-- LISTED RECORDS follows --

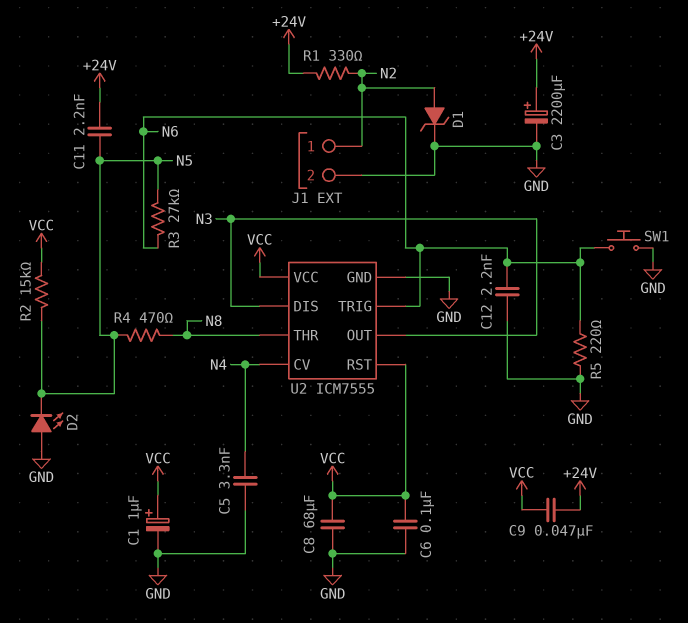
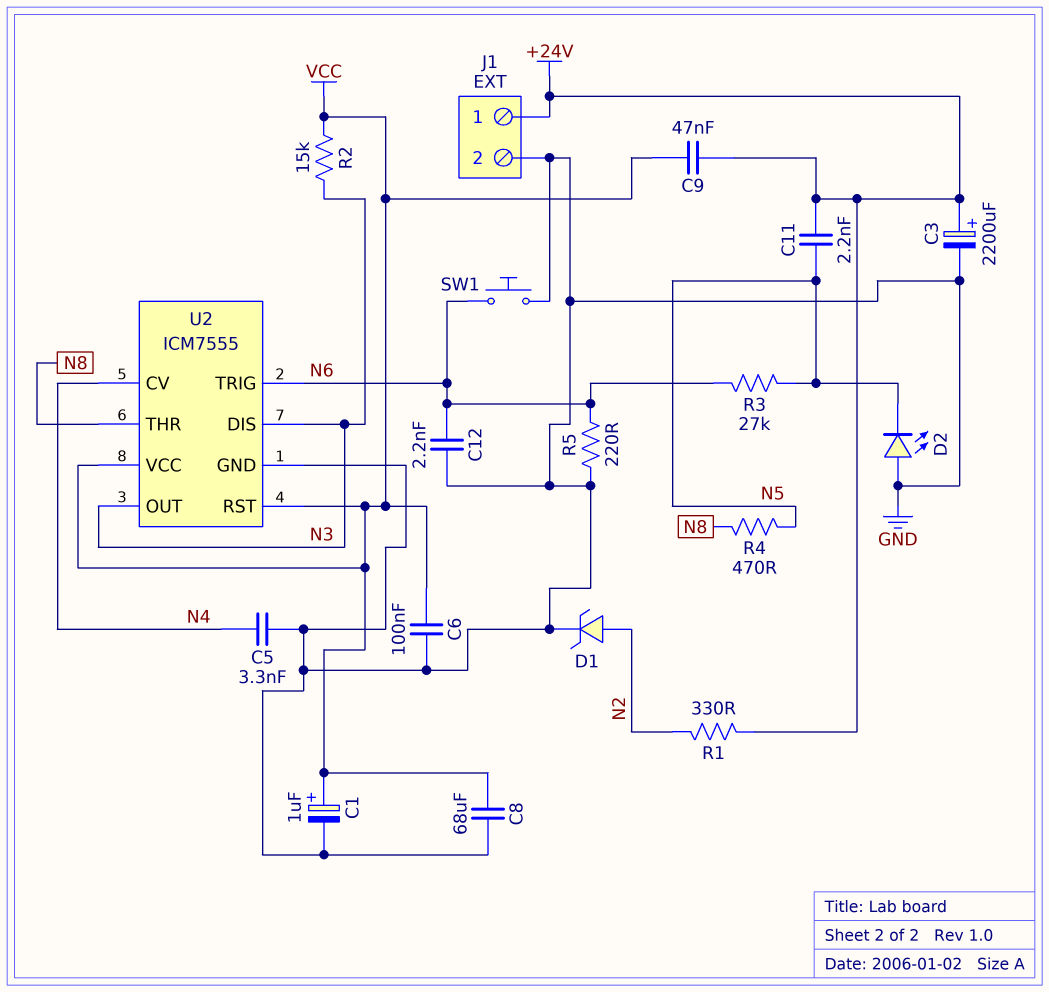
J1 pin 1: N2 -> +24V
R2: 15k (N5, VCC) -> 15k (N3, VCC)

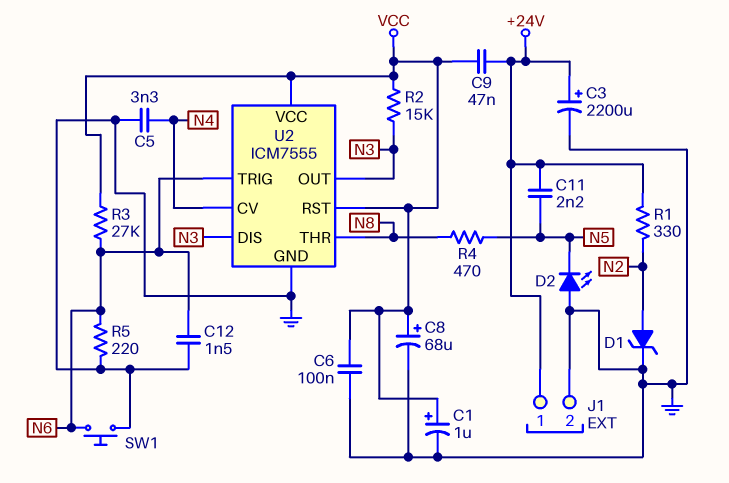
C8: 68uF (GND, VCC) -> 68uF (plus VCC, minus GND)
C12: 2.2nF (GND, N6) -> 1.5nF (GND, N6)
R3: 27k (N5, N6) -> 27k (N6, VCC)

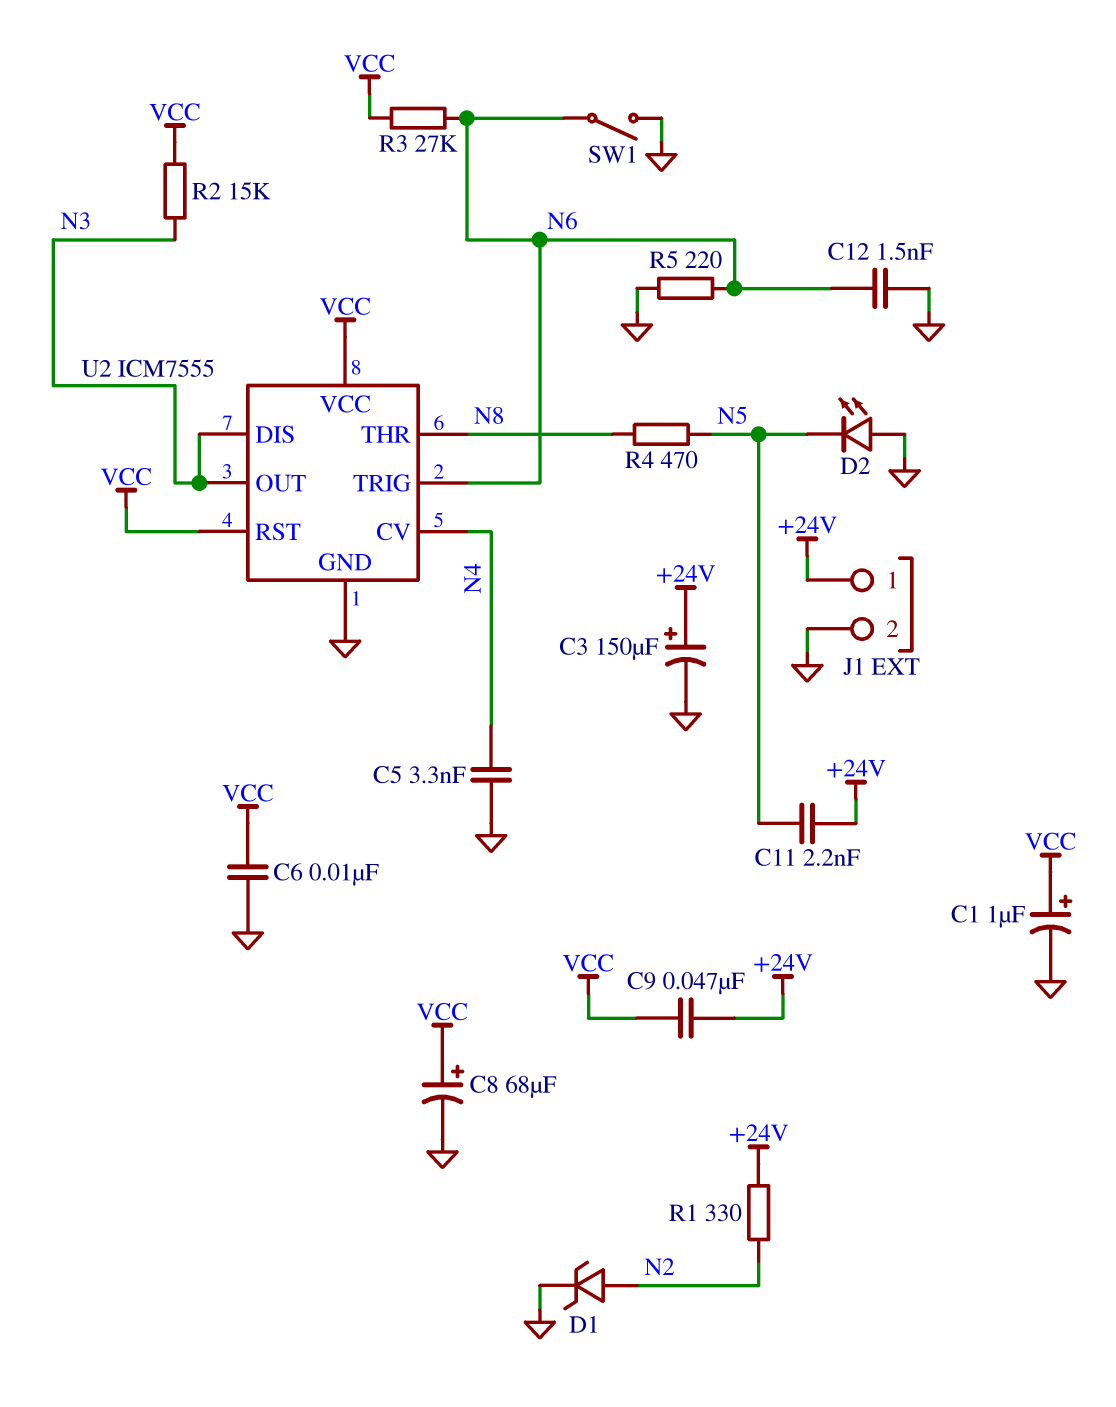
C3: 2200uF (plus +24V, minus GND) -> 150uF (plus +24V, minus GND)
C6: 100nF (GND, VCC) -> 10nF (GND, VCC)
SW1: button (GND, N6) -> switch (GND, N6)

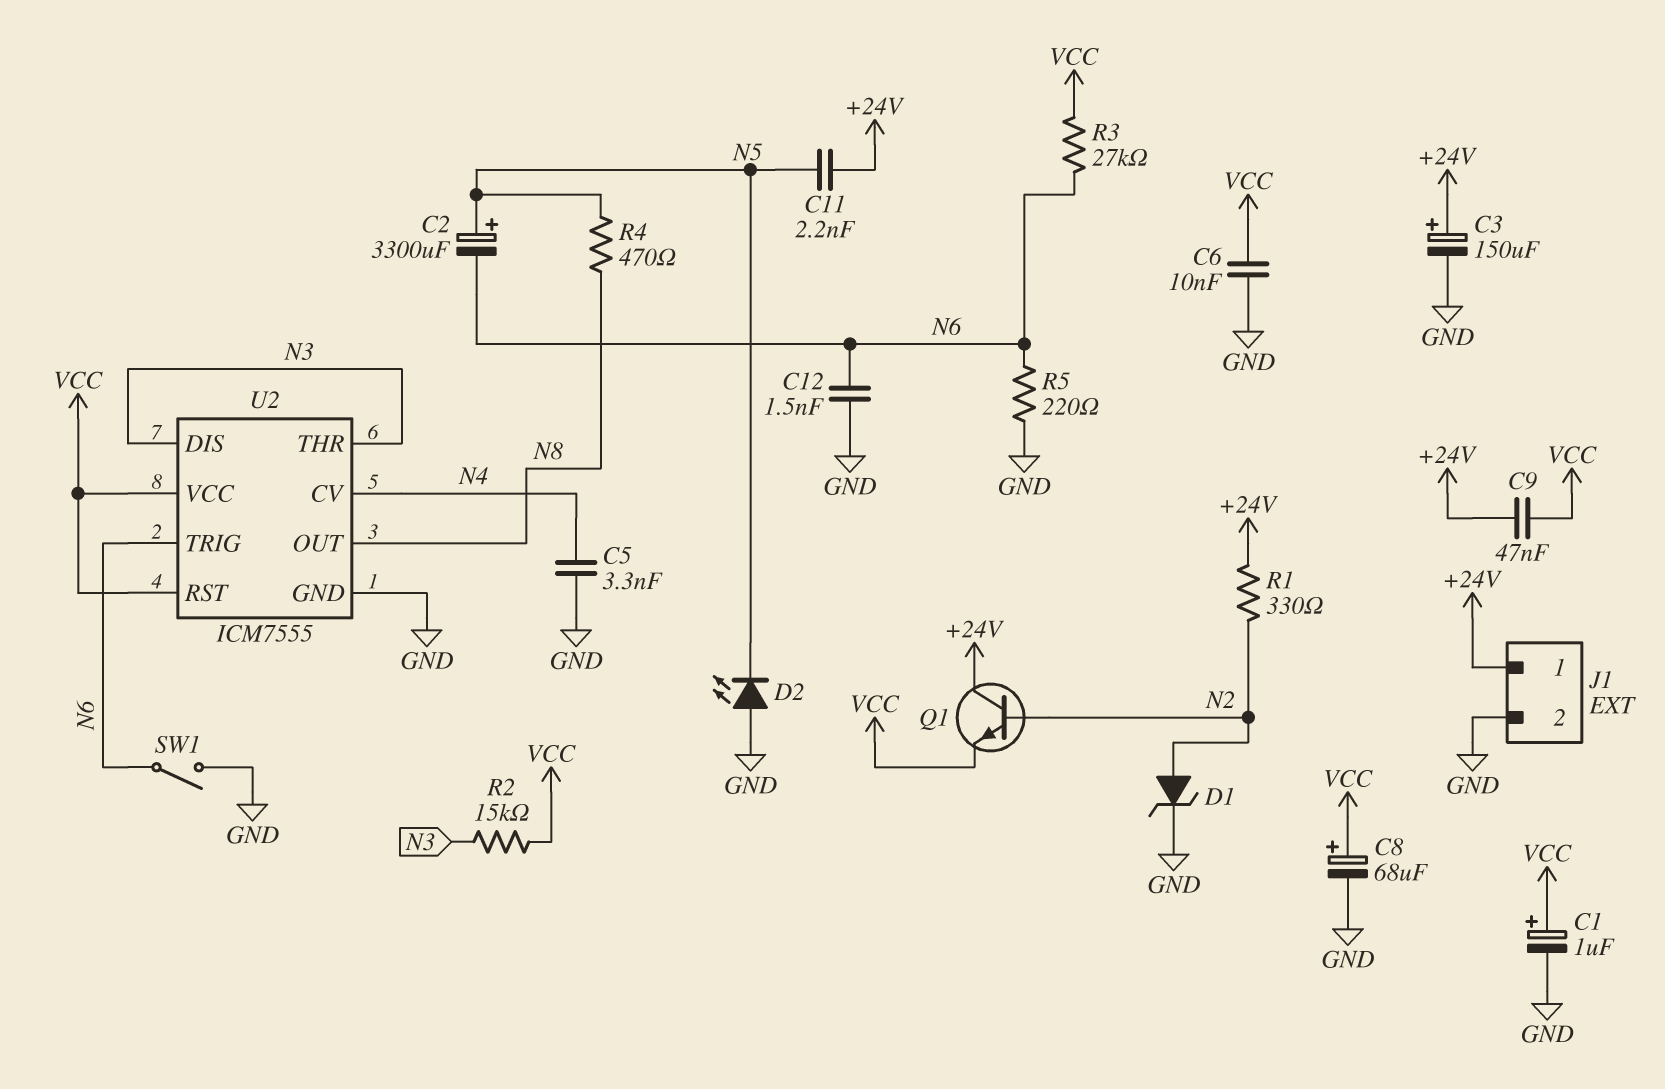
C2: none -> 3300uF (plus N5, minus N6)
Q1: none -> NPN (B N2, C +24V, E VCC)
U2 pin OUT: N3 -> N8
U2 pin THR: N8 -> N3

-- LISTED RECORDS concluded --

PROBLEM TO SOLVE: Could you copy every line in the records that holds "minus"?

RESULT OF THE TASK:
C8: 68uF (GND, VCC) -> 68uF (plus VCC, minus GND)
C3: 2200uF (plus +24V, minus GND) -> 150uF (plus +24V, minus GND)
C2: none -> 3300uF (plus N5, minus N6)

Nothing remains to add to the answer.